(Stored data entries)
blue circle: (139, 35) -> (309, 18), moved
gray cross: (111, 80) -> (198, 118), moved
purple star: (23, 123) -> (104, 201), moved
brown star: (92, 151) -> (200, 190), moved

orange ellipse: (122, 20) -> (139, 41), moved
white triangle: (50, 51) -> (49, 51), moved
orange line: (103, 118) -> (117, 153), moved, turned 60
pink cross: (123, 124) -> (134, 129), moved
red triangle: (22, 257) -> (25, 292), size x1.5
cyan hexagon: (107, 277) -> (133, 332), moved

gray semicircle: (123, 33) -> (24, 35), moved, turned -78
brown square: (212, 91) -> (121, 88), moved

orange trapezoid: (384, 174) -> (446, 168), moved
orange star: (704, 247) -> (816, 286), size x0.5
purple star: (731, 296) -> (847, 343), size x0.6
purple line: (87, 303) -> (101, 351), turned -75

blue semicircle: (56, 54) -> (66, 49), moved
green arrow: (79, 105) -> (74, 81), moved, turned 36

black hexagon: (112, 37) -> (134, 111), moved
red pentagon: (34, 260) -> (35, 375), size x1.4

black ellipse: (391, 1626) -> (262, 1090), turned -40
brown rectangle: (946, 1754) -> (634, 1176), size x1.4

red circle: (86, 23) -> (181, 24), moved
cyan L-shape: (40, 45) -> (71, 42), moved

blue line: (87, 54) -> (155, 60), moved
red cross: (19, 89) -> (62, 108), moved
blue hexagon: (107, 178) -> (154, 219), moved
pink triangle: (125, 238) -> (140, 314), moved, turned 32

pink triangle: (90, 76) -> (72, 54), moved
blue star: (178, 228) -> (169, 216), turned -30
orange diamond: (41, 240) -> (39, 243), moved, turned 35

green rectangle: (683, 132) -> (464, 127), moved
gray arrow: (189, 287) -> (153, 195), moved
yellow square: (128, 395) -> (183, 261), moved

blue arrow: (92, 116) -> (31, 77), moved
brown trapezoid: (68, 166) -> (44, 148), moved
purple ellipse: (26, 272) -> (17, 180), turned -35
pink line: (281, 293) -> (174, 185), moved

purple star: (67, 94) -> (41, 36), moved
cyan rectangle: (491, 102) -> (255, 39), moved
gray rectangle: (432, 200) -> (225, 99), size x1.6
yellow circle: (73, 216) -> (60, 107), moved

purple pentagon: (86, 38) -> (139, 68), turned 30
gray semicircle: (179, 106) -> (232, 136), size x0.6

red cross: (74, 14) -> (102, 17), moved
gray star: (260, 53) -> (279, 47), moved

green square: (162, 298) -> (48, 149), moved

- **Instructions to follow**:
The result should consist solely of the lines from the one that contains "purple ellipse: (26, 272)" to the last line of the records above, reproduced exactly.

- **Task output**:
purple ellipse: (26, 272) -> (17, 180), turned -35
pink line: (281, 293) -> (174, 185), moved

purple star: (67, 94) -> (41, 36), moved
cyan rectangle: (491, 102) -> (255, 39), moved
gray rectangle: (432, 200) -> (225, 99), size x1.6
yellow circle: (73, 216) -> (60, 107), moved

purple pentagon: (86, 38) -> (139, 68), turned 30
gray semicircle: (179, 106) -> (232, 136), size x0.6

red cross: (74, 14) -> (102, 17), moved
gray star: (260, 53) -> (279, 47), moved

green square: (162, 298) -> (48, 149), moved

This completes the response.